→ WHAT IS NEEDED:
The records below hold a stretch from the line with "RELAY3 pin IN1: D3 -> D8" through the line with "AUDIO1 pin RX: D27 -> none"; return exactly those lines, ends included, and nothing more.

→ STORED DATA:
== Segment start ==
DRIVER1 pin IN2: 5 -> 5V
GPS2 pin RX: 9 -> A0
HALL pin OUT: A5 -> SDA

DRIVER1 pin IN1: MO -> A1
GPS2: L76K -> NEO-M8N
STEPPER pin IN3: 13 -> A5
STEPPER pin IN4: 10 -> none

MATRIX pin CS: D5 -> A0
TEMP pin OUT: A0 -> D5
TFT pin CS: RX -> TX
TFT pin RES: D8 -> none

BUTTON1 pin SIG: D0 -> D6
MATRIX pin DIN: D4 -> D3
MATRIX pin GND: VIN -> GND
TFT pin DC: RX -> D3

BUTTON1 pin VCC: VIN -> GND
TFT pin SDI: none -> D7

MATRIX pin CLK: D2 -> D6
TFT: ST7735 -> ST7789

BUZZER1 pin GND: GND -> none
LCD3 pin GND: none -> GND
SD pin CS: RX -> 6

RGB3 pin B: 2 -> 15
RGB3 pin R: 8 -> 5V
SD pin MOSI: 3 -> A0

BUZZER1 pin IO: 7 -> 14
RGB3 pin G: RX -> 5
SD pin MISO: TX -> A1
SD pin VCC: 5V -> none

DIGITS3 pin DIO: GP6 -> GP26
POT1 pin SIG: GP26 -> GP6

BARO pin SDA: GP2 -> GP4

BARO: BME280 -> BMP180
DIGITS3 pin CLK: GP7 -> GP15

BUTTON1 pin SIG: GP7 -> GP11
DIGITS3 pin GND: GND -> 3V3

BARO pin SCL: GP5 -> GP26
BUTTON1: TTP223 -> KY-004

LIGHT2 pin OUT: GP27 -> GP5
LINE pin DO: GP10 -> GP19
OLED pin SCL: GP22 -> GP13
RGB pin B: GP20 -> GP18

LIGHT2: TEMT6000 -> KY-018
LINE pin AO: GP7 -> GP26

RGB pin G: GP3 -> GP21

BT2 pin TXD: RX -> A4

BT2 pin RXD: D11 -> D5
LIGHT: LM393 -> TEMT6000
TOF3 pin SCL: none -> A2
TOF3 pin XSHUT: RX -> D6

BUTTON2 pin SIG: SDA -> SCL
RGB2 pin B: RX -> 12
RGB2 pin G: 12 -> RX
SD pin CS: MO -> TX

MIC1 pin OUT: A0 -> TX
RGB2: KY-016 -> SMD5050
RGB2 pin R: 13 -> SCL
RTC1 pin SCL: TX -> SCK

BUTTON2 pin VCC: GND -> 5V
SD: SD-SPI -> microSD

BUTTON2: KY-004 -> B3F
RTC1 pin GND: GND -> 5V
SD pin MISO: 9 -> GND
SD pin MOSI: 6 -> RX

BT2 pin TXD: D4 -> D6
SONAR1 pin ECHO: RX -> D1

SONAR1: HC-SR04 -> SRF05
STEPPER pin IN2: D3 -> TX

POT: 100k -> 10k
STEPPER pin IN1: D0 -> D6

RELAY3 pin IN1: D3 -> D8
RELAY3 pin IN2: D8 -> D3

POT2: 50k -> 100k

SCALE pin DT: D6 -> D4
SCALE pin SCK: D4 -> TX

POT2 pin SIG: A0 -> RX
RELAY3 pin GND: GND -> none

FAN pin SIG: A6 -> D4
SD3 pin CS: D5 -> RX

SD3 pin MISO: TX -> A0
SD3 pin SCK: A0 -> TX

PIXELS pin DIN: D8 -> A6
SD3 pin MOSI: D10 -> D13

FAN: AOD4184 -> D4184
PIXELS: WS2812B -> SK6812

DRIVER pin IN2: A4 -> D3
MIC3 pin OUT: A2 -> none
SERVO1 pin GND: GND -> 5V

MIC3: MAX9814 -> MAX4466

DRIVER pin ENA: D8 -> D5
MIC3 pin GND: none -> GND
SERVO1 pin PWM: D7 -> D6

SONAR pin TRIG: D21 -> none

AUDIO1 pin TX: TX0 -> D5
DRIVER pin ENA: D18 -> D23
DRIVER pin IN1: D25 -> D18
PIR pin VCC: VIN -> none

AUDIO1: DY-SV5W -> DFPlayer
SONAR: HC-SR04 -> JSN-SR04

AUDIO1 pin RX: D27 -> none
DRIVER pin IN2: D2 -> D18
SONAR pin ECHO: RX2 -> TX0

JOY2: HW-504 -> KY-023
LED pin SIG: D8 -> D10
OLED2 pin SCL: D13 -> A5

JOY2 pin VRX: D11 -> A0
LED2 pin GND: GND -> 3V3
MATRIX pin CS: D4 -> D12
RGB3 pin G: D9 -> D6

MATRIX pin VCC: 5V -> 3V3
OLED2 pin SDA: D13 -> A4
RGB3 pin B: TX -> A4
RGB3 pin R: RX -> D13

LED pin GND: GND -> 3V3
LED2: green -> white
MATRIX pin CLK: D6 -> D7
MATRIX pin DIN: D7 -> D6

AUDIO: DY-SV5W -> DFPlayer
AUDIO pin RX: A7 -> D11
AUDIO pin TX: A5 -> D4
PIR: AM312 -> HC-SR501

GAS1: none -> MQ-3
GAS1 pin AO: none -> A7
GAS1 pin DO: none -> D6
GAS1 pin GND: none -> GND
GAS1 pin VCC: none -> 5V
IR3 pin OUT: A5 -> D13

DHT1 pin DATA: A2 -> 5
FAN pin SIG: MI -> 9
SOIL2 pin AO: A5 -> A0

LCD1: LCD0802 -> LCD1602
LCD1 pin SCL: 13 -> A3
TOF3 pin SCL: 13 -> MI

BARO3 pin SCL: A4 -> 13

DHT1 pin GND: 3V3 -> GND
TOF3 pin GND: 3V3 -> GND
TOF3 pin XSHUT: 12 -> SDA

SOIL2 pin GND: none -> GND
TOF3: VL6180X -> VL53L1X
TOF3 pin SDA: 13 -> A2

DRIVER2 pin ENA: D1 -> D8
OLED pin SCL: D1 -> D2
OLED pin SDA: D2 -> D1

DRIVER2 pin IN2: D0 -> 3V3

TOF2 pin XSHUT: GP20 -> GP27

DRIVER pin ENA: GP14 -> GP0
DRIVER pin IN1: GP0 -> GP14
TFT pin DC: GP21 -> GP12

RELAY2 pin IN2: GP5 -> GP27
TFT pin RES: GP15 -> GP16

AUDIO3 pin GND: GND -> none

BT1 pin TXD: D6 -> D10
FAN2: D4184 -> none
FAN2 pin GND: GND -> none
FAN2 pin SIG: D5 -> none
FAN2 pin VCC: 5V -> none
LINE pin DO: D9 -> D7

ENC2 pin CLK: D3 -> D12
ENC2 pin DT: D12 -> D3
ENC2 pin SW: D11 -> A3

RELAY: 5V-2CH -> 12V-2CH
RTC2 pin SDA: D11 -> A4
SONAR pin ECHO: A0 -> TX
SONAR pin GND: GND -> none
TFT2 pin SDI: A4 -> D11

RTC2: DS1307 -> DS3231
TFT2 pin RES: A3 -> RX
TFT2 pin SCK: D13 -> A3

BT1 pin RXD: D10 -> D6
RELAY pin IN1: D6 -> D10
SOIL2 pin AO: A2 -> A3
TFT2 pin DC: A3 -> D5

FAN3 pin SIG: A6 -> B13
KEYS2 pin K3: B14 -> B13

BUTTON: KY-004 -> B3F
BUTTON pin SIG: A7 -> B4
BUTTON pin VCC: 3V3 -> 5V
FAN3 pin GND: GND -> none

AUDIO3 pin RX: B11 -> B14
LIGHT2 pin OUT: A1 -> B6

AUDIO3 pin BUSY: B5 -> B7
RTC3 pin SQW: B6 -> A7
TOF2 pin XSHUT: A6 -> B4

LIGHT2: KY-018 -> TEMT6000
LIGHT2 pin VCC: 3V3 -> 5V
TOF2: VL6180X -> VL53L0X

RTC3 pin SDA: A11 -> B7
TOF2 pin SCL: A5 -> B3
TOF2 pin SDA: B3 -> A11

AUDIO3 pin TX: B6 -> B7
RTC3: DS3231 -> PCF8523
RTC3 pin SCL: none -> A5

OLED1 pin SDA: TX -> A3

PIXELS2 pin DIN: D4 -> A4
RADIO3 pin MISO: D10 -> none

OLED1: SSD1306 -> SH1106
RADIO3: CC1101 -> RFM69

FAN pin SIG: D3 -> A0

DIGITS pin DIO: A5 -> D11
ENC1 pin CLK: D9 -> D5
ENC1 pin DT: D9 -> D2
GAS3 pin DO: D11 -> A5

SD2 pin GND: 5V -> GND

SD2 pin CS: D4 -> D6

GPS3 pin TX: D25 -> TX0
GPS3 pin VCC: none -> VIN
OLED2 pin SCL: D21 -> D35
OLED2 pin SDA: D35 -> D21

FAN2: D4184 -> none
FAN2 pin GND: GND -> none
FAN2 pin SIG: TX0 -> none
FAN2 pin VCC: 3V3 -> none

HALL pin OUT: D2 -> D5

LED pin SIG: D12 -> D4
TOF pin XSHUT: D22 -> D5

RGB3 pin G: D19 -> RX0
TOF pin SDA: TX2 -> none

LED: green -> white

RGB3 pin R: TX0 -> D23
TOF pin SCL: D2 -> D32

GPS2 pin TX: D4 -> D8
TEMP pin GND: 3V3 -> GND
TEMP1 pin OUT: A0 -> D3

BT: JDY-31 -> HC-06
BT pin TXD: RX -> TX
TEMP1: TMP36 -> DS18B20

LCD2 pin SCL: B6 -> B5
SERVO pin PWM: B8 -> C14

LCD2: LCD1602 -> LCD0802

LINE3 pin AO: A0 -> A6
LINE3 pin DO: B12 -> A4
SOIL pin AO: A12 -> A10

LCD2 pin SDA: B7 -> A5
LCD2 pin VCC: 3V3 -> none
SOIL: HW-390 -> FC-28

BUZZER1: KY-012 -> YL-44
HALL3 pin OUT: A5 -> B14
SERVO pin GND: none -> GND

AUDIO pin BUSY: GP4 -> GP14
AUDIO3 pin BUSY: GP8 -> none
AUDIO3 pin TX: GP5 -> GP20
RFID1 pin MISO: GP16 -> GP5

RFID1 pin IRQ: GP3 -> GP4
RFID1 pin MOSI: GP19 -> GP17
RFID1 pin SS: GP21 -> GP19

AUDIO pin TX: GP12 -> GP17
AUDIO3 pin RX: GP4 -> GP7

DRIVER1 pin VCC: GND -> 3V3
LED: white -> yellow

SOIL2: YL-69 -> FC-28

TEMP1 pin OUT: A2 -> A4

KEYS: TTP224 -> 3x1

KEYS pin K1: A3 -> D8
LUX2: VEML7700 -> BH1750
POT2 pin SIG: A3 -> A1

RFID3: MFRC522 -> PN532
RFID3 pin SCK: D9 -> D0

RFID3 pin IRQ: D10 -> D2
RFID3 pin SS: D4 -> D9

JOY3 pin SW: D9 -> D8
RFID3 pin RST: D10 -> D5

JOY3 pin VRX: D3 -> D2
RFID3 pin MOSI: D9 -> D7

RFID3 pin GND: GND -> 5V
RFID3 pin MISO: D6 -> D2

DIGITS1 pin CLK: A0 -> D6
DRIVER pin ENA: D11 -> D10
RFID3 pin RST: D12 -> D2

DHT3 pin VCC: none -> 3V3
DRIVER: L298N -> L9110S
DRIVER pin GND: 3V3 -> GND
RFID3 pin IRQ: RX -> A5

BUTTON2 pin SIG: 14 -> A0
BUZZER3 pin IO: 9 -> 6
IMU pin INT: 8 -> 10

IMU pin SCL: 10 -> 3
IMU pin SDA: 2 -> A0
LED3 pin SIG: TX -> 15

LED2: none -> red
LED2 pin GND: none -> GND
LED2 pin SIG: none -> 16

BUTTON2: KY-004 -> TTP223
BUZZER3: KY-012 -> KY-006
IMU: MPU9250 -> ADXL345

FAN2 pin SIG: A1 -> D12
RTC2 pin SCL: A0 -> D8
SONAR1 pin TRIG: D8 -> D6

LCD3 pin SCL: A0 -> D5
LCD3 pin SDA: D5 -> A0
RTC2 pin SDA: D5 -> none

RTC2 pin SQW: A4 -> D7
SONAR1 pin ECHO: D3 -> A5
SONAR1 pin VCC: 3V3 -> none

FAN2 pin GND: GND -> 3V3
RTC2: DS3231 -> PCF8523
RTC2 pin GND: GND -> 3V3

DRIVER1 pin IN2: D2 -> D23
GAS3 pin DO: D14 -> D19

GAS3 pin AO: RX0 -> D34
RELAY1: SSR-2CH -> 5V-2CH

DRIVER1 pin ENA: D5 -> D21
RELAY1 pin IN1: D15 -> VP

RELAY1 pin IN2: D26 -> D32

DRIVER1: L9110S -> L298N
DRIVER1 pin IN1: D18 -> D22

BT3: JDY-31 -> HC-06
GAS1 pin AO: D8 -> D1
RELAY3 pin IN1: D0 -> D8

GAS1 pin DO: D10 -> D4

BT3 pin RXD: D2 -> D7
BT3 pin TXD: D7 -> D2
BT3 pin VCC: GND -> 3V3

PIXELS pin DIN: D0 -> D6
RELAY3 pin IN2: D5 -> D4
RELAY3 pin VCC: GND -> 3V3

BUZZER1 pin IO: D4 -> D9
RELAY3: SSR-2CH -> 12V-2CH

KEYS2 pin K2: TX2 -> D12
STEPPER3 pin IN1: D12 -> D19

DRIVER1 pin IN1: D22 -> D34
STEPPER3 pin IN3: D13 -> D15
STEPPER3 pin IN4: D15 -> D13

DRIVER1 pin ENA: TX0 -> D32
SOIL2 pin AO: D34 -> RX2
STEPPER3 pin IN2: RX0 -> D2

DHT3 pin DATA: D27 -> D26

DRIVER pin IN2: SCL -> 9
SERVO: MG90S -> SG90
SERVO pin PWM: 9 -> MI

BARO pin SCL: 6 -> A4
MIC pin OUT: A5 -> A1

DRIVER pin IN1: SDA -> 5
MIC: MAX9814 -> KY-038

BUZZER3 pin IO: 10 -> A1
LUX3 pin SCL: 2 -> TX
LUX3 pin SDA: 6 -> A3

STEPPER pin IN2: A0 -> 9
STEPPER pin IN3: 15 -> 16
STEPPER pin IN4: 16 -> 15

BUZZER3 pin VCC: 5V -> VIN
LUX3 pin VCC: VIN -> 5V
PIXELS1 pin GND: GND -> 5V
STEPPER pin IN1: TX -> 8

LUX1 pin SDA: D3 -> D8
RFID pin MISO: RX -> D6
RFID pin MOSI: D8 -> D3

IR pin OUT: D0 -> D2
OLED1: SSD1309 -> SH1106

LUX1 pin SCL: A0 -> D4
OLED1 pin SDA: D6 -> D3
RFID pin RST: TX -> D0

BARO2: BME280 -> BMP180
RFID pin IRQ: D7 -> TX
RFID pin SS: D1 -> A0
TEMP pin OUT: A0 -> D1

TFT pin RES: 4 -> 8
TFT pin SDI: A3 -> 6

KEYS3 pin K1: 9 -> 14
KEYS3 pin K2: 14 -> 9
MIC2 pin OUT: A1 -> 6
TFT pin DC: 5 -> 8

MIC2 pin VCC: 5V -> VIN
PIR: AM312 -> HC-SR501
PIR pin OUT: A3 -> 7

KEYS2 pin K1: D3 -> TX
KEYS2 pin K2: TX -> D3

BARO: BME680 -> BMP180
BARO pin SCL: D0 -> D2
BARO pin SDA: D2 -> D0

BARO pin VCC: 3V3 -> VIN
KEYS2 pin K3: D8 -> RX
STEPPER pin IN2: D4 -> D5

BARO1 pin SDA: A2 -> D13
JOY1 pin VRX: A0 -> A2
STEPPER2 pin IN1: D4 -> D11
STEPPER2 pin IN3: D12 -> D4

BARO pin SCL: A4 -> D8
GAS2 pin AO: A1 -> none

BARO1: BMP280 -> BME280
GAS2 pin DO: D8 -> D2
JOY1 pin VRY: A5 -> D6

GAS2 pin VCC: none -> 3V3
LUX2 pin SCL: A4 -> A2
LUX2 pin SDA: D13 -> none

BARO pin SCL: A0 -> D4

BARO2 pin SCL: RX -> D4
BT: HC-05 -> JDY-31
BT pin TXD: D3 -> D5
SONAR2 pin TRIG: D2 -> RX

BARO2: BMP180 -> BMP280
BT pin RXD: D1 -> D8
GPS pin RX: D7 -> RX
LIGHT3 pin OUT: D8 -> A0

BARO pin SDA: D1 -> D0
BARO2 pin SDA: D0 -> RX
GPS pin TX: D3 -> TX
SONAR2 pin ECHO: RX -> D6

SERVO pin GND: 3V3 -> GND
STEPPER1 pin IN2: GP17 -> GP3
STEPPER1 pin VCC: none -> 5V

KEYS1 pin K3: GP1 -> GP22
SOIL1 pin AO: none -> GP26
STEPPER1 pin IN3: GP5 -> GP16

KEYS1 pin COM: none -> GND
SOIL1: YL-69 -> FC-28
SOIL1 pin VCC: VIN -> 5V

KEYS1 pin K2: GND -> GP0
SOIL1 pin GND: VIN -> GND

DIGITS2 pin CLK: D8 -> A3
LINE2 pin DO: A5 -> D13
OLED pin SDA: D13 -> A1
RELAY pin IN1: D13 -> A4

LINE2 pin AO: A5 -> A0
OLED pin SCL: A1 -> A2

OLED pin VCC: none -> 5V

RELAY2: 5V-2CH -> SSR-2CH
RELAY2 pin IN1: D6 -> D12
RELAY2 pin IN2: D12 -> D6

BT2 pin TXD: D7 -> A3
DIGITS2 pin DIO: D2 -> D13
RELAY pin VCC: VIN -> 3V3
== Segment end ==
→ FINISHED TASK:
RELAY3 pin IN1: D3 -> D8
RELAY3 pin IN2: D8 -> D3

POT2: 50k -> 100k

SCALE pin DT: D6 -> D4
SCALE pin SCK: D4 -> TX

POT2 pin SIG: A0 -> RX
RELAY3 pin GND: GND -> none

FAN pin SIG: A6 -> D4
SD3 pin CS: D5 -> RX

SD3 pin MISO: TX -> A0
SD3 pin SCK: A0 -> TX

PIXELS pin DIN: D8 -> A6
SD3 pin MOSI: D10 -> D13

FAN: AOD4184 -> D4184
PIXELS: WS2812B -> SK6812

DRIVER pin IN2: A4 -> D3
MIC3 pin OUT: A2 -> none
SERVO1 pin GND: GND -> 5V

MIC3: MAX9814 -> MAX4466

DRIVER pin ENA: D8 -> D5
MIC3 pin GND: none -> GND
SERVO1 pin PWM: D7 -> D6

SONAR pin TRIG: D21 -> none

AUDIO1 pin TX: TX0 -> D5
DRIVER pin ENA: D18 -> D23
DRIVER pin IN1: D25 -> D18
PIR pin VCC: VIN -> none

AUDIO1: DY-SV5W -> DFPlayer
SONAR: HC-SR04 -> JSN-SR04

AUDIO1 pin RX: D27 -> none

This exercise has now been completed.